What is needed: Write the data out again exactly, with every picture removed.

[[ Data supplied open ]]

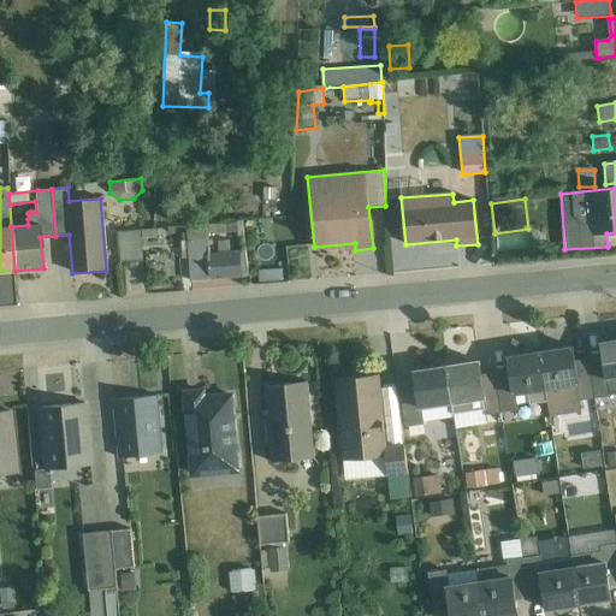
[(243,223),(187,226),(190,282),(242,277),(240,252),(230,253),(229,242),(218,242),(219,254),(209,254),(207,235),(237,231),(238,237),(244,236),(243,223)]
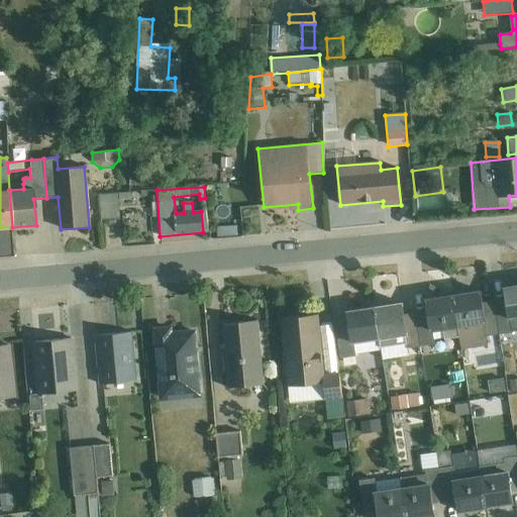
[(98,195),(100,220),(117,219),(115,193),(98,195)]
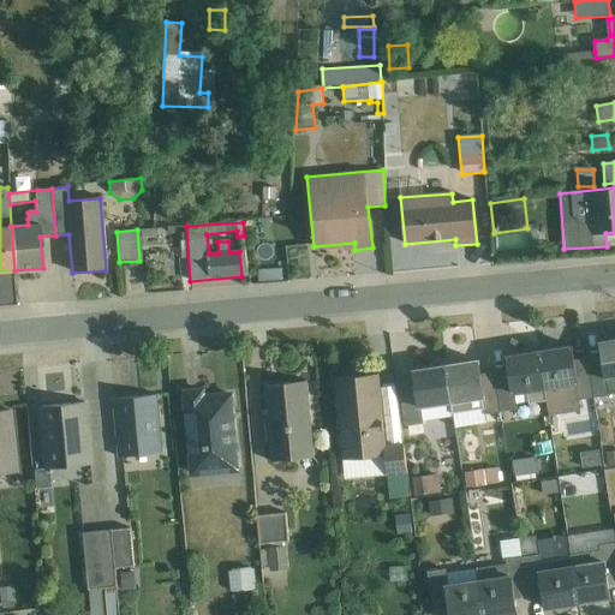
[(282,269),(257,270),(258,282),(282,281),(282,269)]
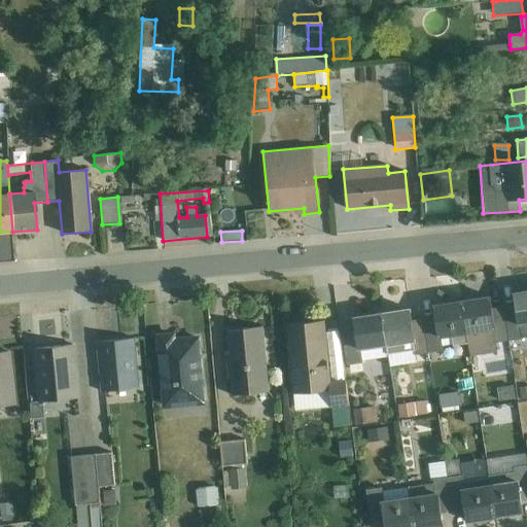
[(526,291),(516,293),(515,293),(516,306),(505,308),(510,342),(512,353),(524,351),(522,339),(526,338),(526,291)]
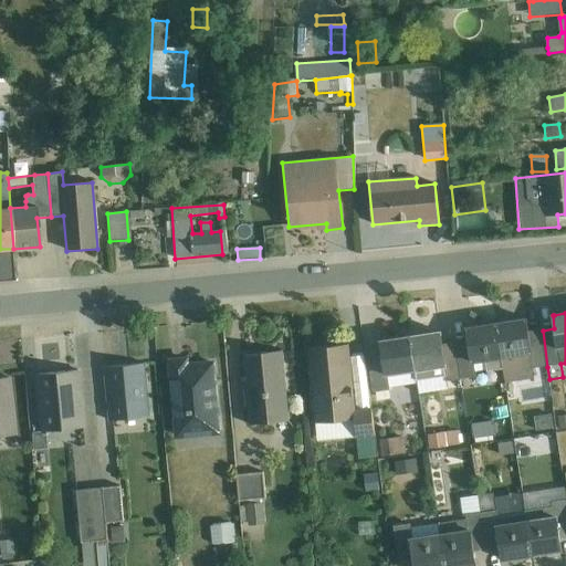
[(547,367),(543,331),(528,333),(526,320),(525,320),(496,324),(503,369),(505,383),(534,378),(533,369),(547,367)]
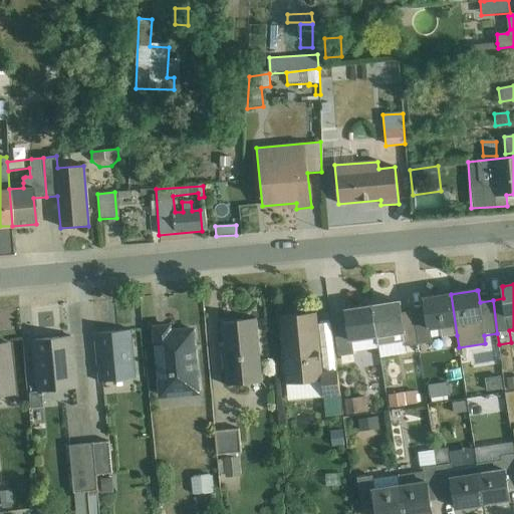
[(442,338),(457,335),(451,294),(425,298),(424,298),(426,310),(414,312),(418,344),(432,342),(431,337),(442,335),(442,338)]
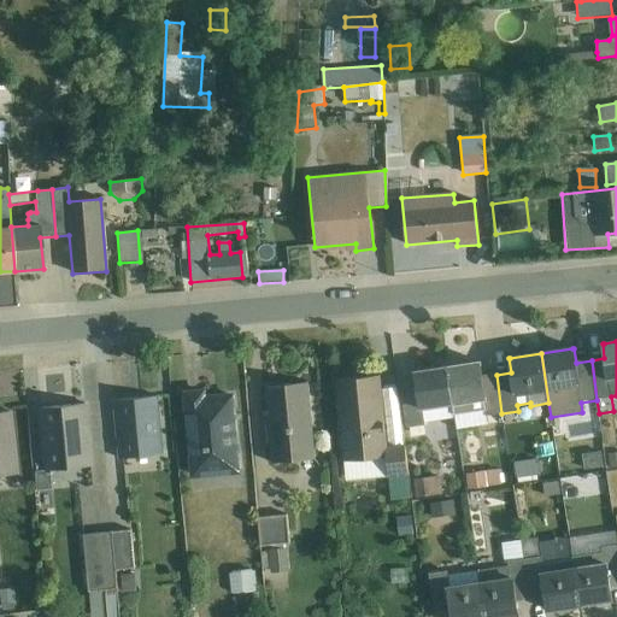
[(501,413),(497,375),(482,377),(480,363),(479,363),(448,368),(456,418),(458,430),(488,424),(487,416),(501,413)]
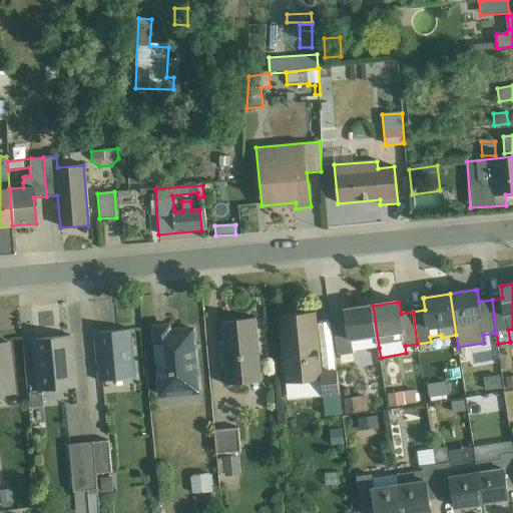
[(353,352),(379,348),(373,306),(346,310),(345,310),(347,322),(334,324),(339,356),(353,354),(353,352)]
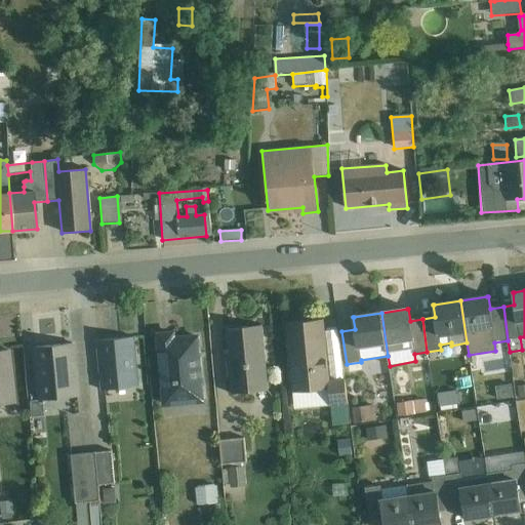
[(323,320),(286,323),(292,393),(329,389),(331,406),(347,405),(344,379),(329,381),(323,320)]
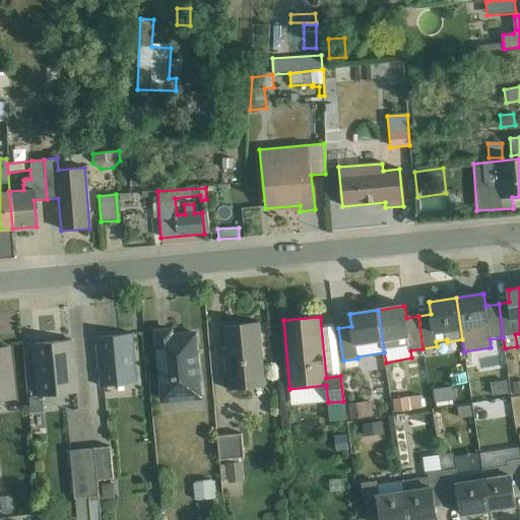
[(222,327),(224,347),(221,347),(224,375),(228,374),(229,391),(265,387),(259,323),(241,324),(241,326),(222,327)]
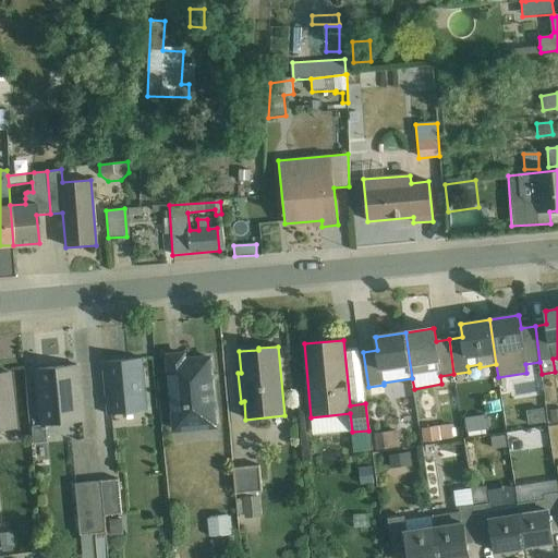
[(183,355),(168,356),(174,433),(216,428),(209,359),(184,361),(183,355)]
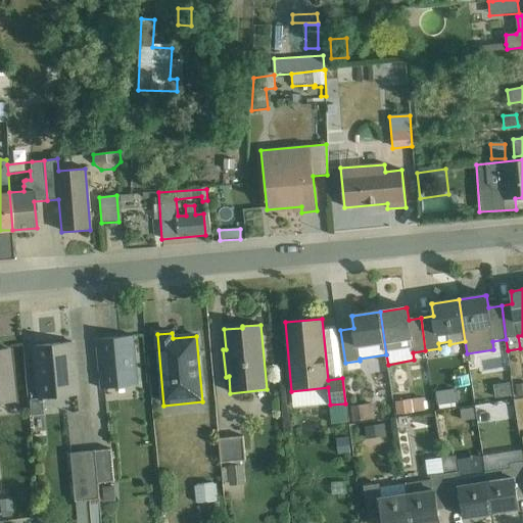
[(133,336),(96,340),(100,389),(138,385),(133,336)]
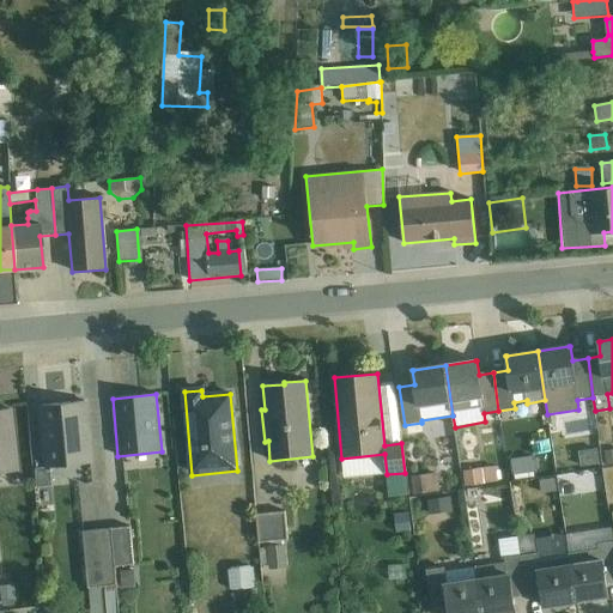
[(84,402),(41,406),(48,468),(36,469),(37,487),(52,487),(50,468),(90,466),(84,402)]
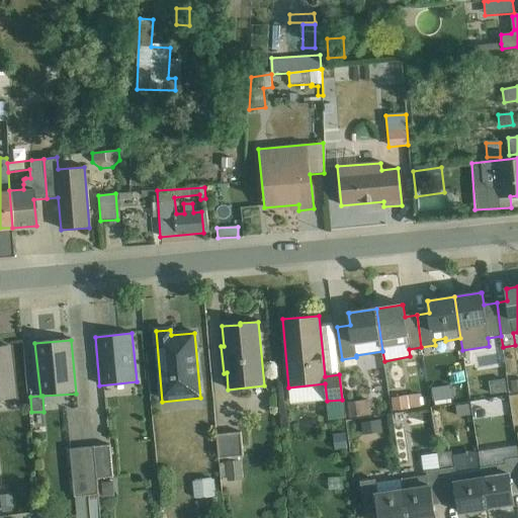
[(7,346),(0,346),(0,399),(13,398),(7,346)]
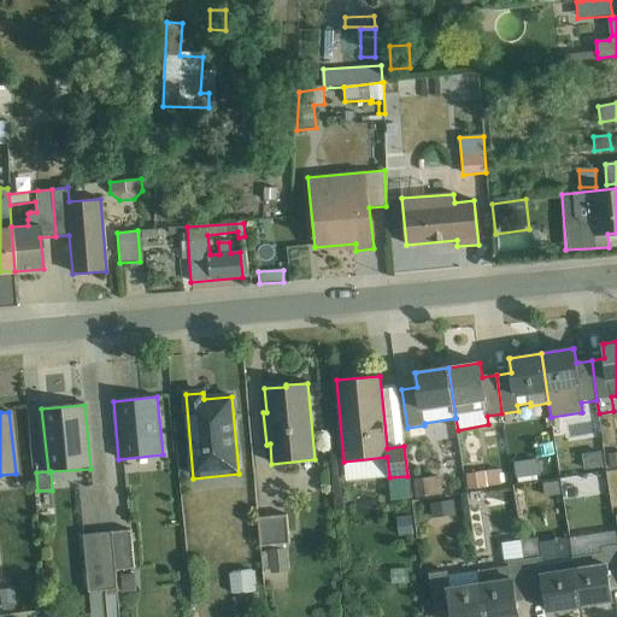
[(600,452),(582,454),(585,470),(604,468),(600,452)]
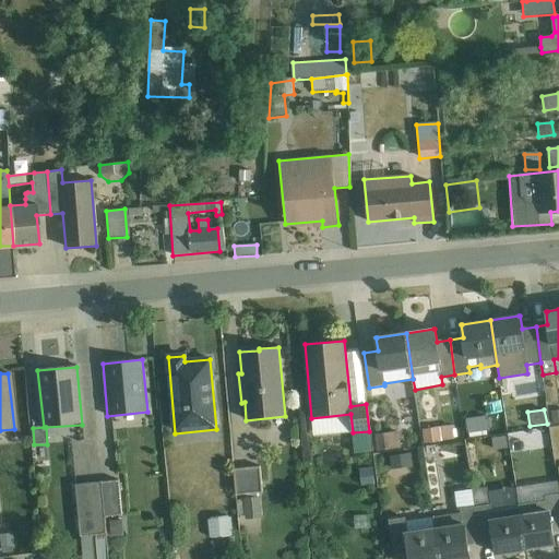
[(502,417),(488,418),(490,433),(504,432),(502,417)]
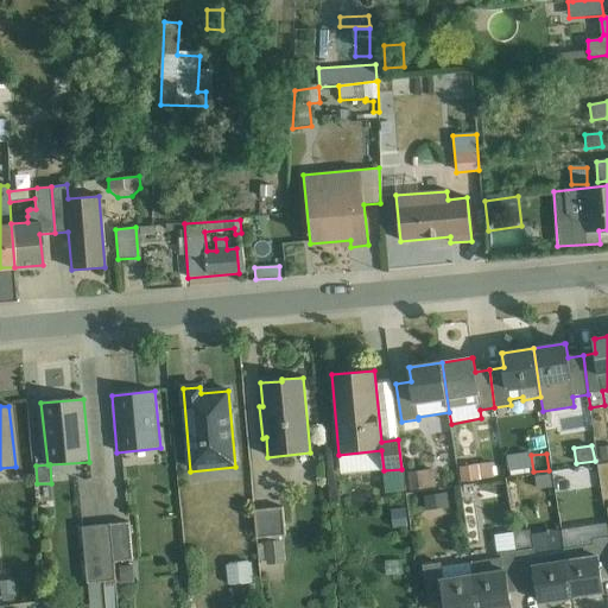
[(524,457),(506,460),(508,475),(526,473),(524,457)]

[[ Data supplied closed ]]

Response to the exercise:
[(243,223),(187,226),(190,282),(242,277),(240,252),(230,253),(229,242),(218,242),(219,254),(209,254),(207,235),(237,231),(238,237),(244,236),(243,223)]
[(98,195),(100,220),(117,219),(115,193),(98,195)]
[(282,269),(257,270),(258,282),(282,281),(282,269)]
[(526,291),(516,293),(515,293),(516,306),(505,308),(510,342),(512,353),(524,351),(522,339),(526,338),(526,291)]
[(547,367),(543,331),(528,333),(526,320),(525,320),(496,324),(503,369),(505,383),(534,378),(533,369),(547,367)]
[(442,338),(457,335),(451,294),(425,298),(424,298),(426,310),(414,312),(418,344),(432,342),(431,337),(442,335),(442,338)]
[(501,413),(497,375),(482,377),(480,363),(479,363),(448,368),(456,418),(458,430),(488,424),(487,416),(501,413)]
[(353,352),(379,348),(373,306),(346,310),(345,310),(347,322),(334,324),(339,356),(353,354),(353,352)]
[(323,320),(286,323),(292,393),(329,389),(331,406),(347,405),(344,379),(329,381),(323,320)]
[(222,327),(224,347),(221,347),(224,375),(228,374),(229,391),(265,387),(259,323),(241,324),(241,326),(222,327)]
[(183,355),(168,356),(174,433),(216,428),(209,359),(184,361),(183,355)]
[(133,336),(96,340),(100,389),(138,385),(133,336)]
[(84,402),(41,406),(48,468),(36,469),(37,487),(52,487),(50,468),(90,466),(84,402)]
[(7,346),(0,346),(0,399),(13,398),(7,346)]
[(600,452),(582,454),(585,470),(604,468),(600,452)]
[(502,417),(488,418),(490,433),(504,432),(502,417)]
[(524,457),(506,460),(508,475),(526,473),(524,457)]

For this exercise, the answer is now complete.